• Your goal
Return every line of the entries below that contains the word "square", matching its case exactly.

• Data rows
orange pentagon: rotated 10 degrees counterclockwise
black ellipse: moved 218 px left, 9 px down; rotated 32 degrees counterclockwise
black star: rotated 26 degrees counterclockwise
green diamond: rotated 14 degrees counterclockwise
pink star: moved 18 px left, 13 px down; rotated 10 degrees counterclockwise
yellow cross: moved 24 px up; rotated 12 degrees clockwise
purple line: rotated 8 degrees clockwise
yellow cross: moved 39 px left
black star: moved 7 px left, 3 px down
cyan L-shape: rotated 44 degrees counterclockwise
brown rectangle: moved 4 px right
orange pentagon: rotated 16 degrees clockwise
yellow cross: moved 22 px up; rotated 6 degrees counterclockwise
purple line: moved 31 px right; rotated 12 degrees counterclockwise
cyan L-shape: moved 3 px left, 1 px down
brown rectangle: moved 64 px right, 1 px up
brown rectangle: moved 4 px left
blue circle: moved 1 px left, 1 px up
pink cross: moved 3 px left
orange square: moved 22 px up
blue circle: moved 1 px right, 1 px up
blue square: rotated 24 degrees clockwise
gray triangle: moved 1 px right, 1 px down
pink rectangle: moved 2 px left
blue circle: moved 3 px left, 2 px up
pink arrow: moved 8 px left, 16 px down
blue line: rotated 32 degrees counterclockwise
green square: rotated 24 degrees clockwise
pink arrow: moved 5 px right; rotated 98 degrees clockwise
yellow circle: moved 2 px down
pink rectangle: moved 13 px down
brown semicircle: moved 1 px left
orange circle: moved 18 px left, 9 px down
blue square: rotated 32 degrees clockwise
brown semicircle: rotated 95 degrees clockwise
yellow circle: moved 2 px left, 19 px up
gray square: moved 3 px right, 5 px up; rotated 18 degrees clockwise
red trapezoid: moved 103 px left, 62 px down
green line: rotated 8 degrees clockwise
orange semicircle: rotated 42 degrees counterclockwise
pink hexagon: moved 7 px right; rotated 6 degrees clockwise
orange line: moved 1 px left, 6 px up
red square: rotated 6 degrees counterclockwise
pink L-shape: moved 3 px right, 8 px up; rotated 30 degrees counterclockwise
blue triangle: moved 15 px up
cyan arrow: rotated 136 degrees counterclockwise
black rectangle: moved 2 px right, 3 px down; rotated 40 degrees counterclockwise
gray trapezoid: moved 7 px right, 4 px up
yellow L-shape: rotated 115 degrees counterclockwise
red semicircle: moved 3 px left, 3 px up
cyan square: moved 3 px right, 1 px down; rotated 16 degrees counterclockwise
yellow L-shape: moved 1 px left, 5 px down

• Expected output
orange square: moved 22 px up
blue square: rotated 24 degrees clockwise
green square: rotated 24 degrees clockwise
blue square: rotated 32 degrees clockwise
gray square: moved 3 px right, 5 px up; rotated 18 degrees clockwise
red square: rotated 6 degrees counterclockwise
cyan square: moved 3 px right, 1 px down; rotated 16 degrees counterclockwise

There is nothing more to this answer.